◆ Exercise
From the first line to the last, restate the material word for word; pictures stay out.

◆ Data provided
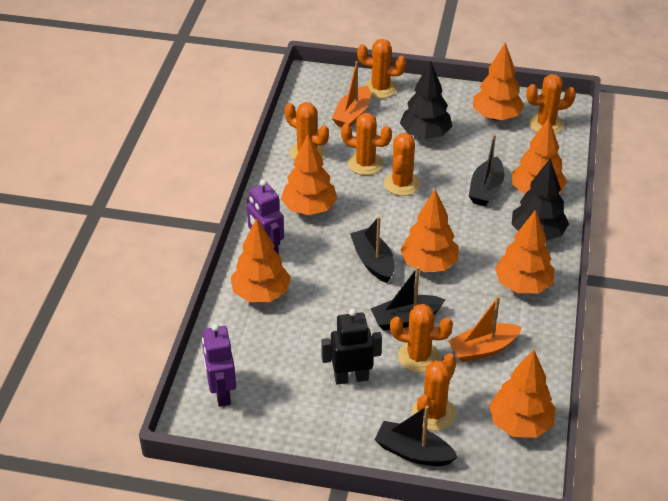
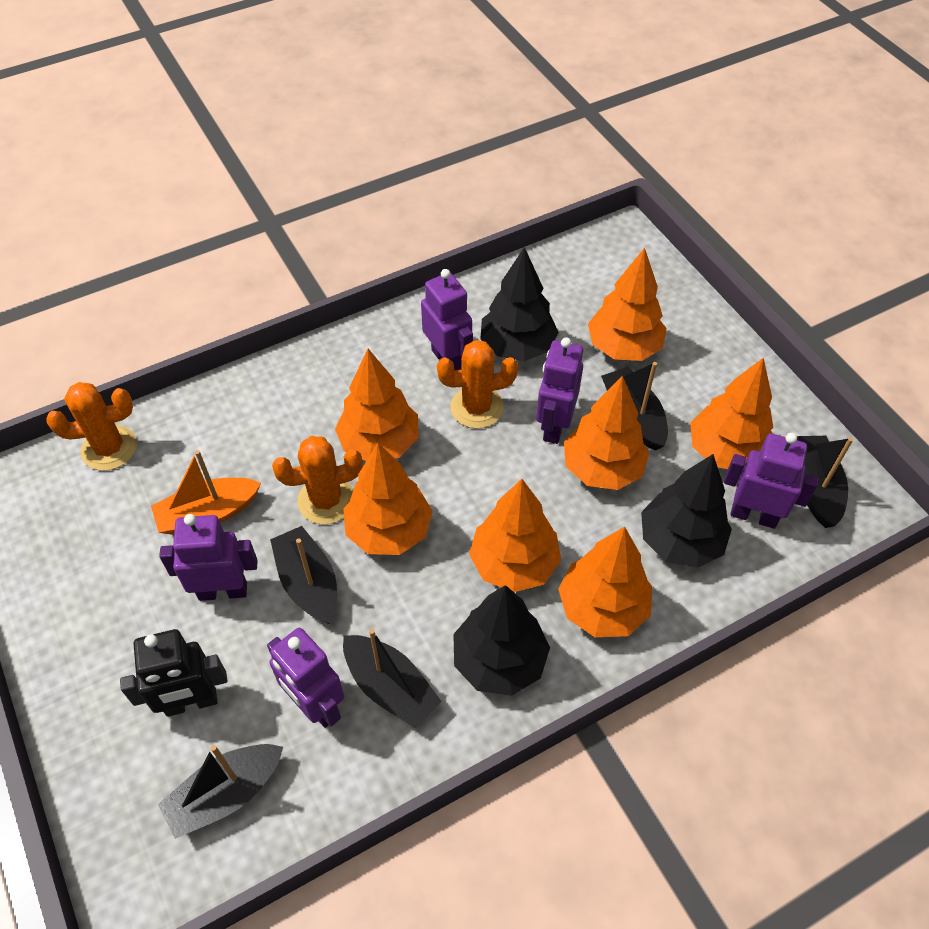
black boat: 4 -> 5
black tree: 2 -> 3
orange boat: 2 -> 1
orange cactus: 7 -> 3
purple robot: 2 -> 5

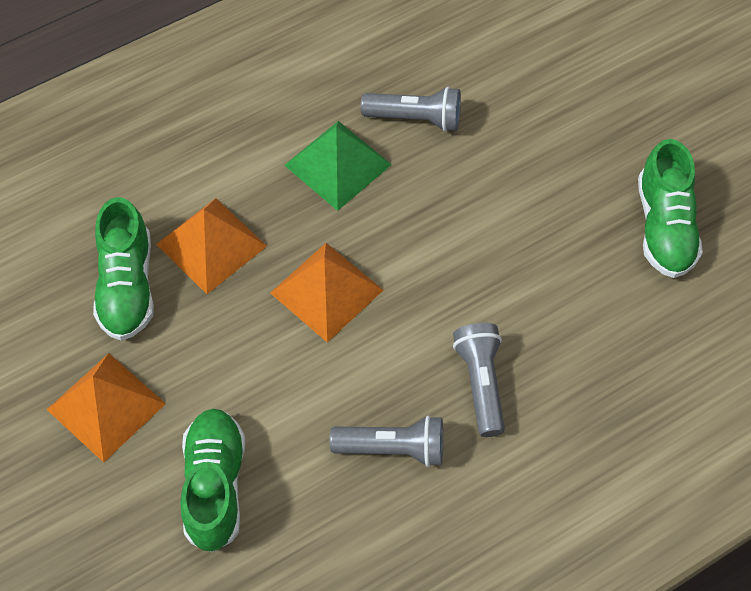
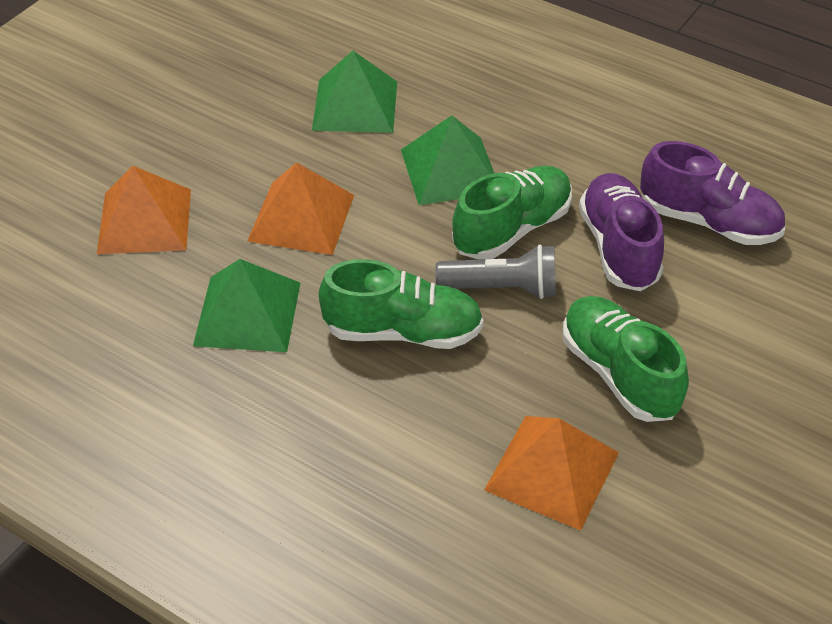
green pyramid: 1 -> 3
grey flashlight: 3 -> 1
purple shoe: 0 -> 2

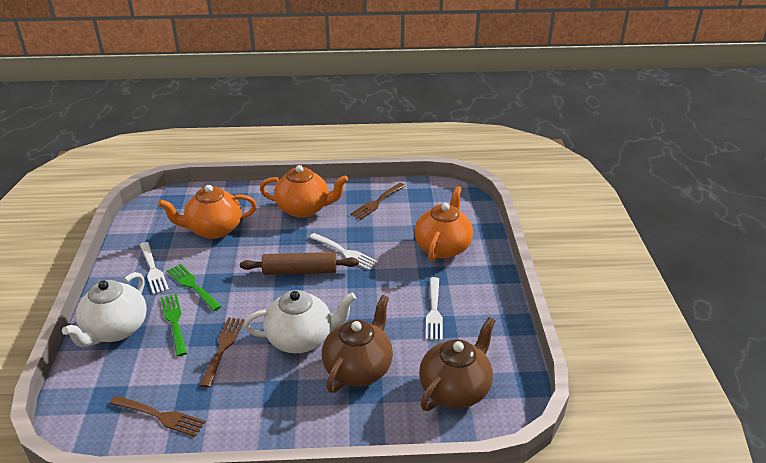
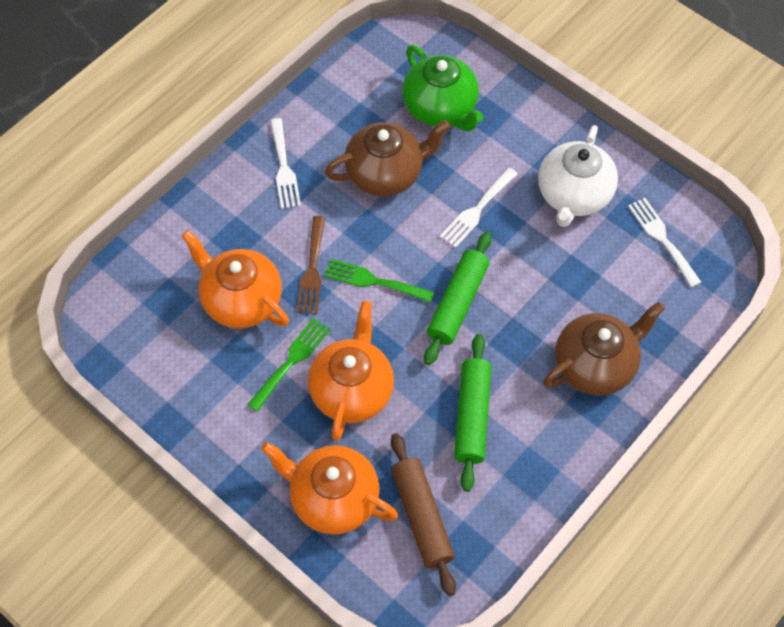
brown fork: 3 -> 1
green rolling pin: 0 -> 2
green teapot: 0 -> 1
white teapot: 2 -> 1

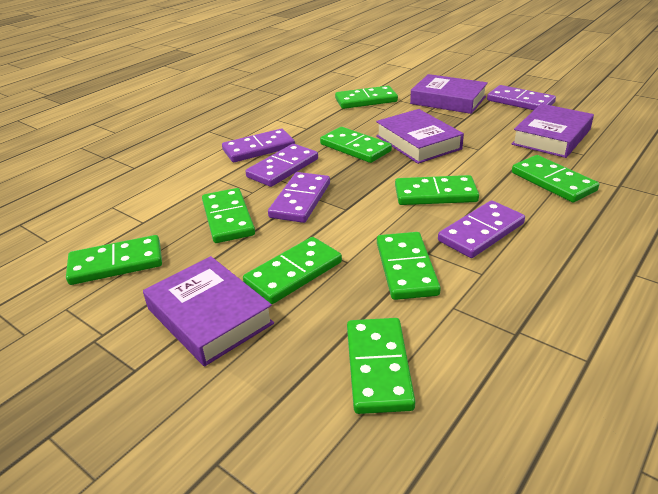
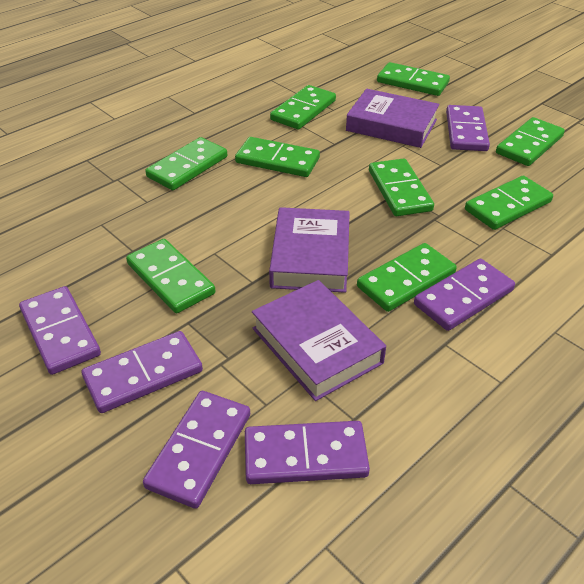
purple book: 4 -> 3
purple domino: 5 -> 6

◆ Exercise response
black boat: 4 -> 5
black tree: 2 -> 3
orange boat: 2 -> 1
orange cactus: 7 -> 3
purple robot: 2 -> 5

green pyramid: 1 -> 3
grey flashlight: 3 -> 1
purple shoe: 0 -> 2

brown fork: 3 -> 1
green rolling pin: 0 -> 2
green teapot: 0 -> 1
white teapot: 2 -> 1

purple book: 4 -> 3
purple domino: 5 -> 6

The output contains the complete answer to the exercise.